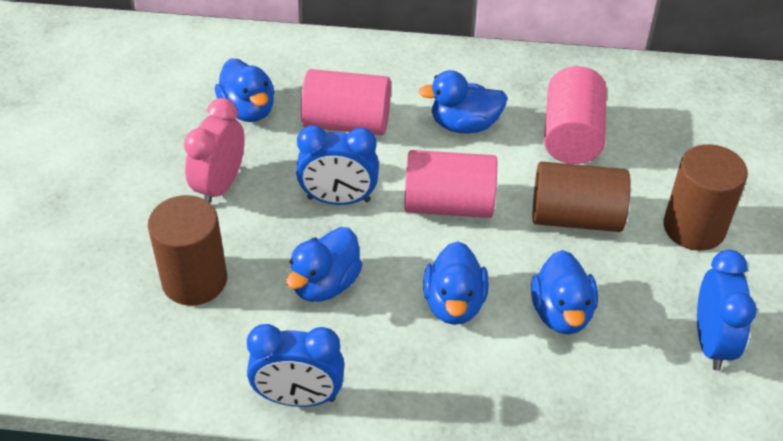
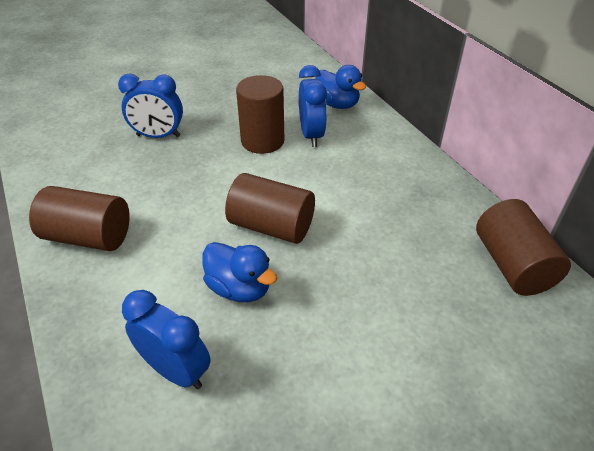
blue duck: 5 -> 2
brown cylinder: 3 -> 4
pink clock: 1 -> 0
pink cylinder: 3 -> 0

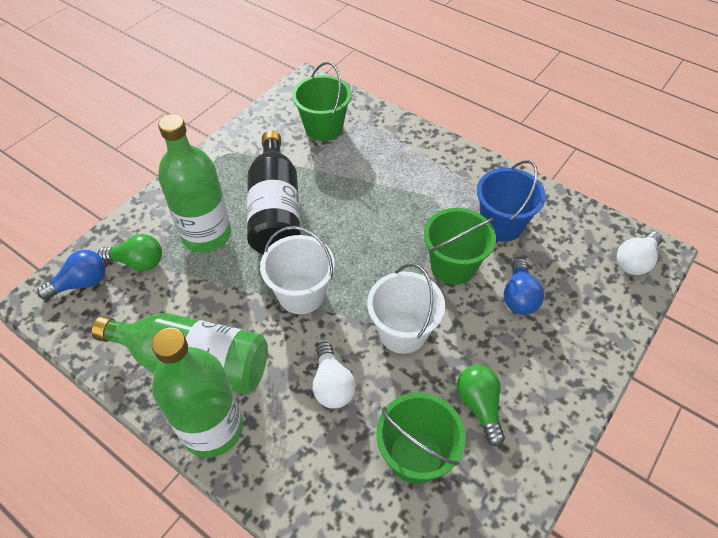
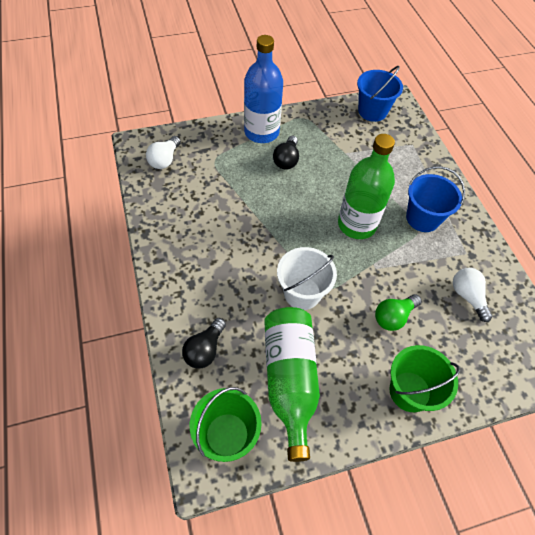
black bottle: 1 -> 0
black light bulb: 0 -> 2
blue bottle: 0 -> 1
blue bucket: 1 -> 2
blue light bulb: 2 -> 0
green bottle: 3 -> 2
green bucket: 3 -> 2
green light bulb: 2 -> 1
white bucket: 2 -> 1

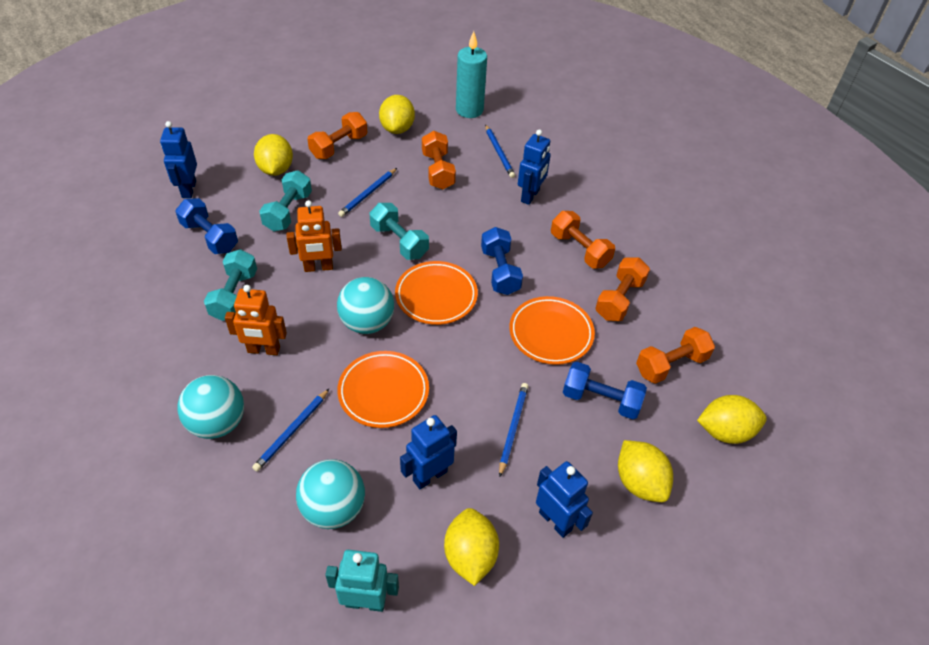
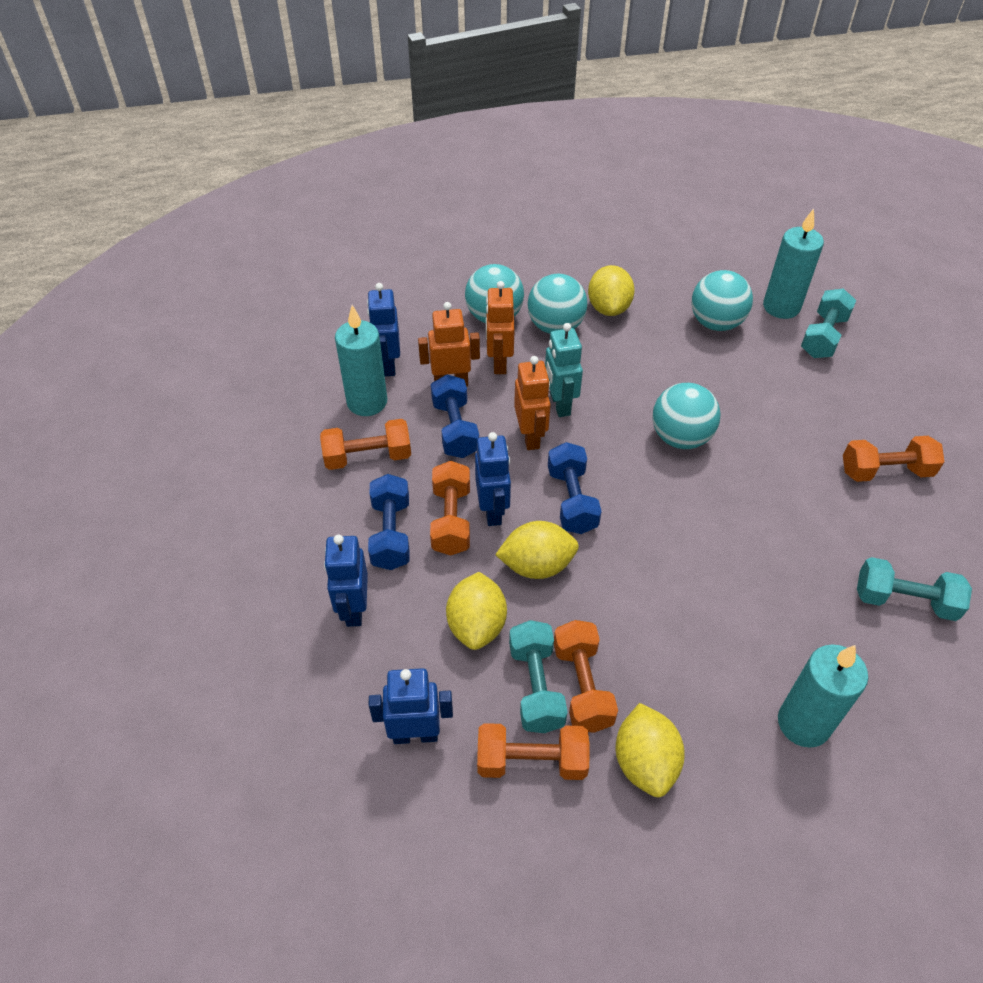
blue pencil: 4 -> 0
orange plate: 3 -> 0
orange robot: 2 -> 3
turquoise ball: 3 -> 4
turquoise candle: 1 -> 3
yellow lemon: 5 -> 4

### ASSIGNED TASK
Copy each line of the listing exactly, skipping any picture.

### FINAL ANSWER
blue duck: 5 -> 2
brown cylinder: 3 -> 4
pink clock: 1 -> 0
pink cylinder: 3 -> 0

black bottle: 1 -> 0
black light bulb: 0 -> 2
blue bottle: 0 -> 1
blue bucket: 1 -> 2
blue light bulb: 2 -> 0
green bottle: 3 -> 2
green bucket: 3 -> 2
green light bulb: 2 -> 1
white bucket: 2 -> 1

blue pencil: 4 -> 0
orange plate: 3 -> 0
orange robot: 2 -> 3
turquoise ball: 3 -> 4
turquoise candle: 1 -> 3
yellow lemon: 5 -> 4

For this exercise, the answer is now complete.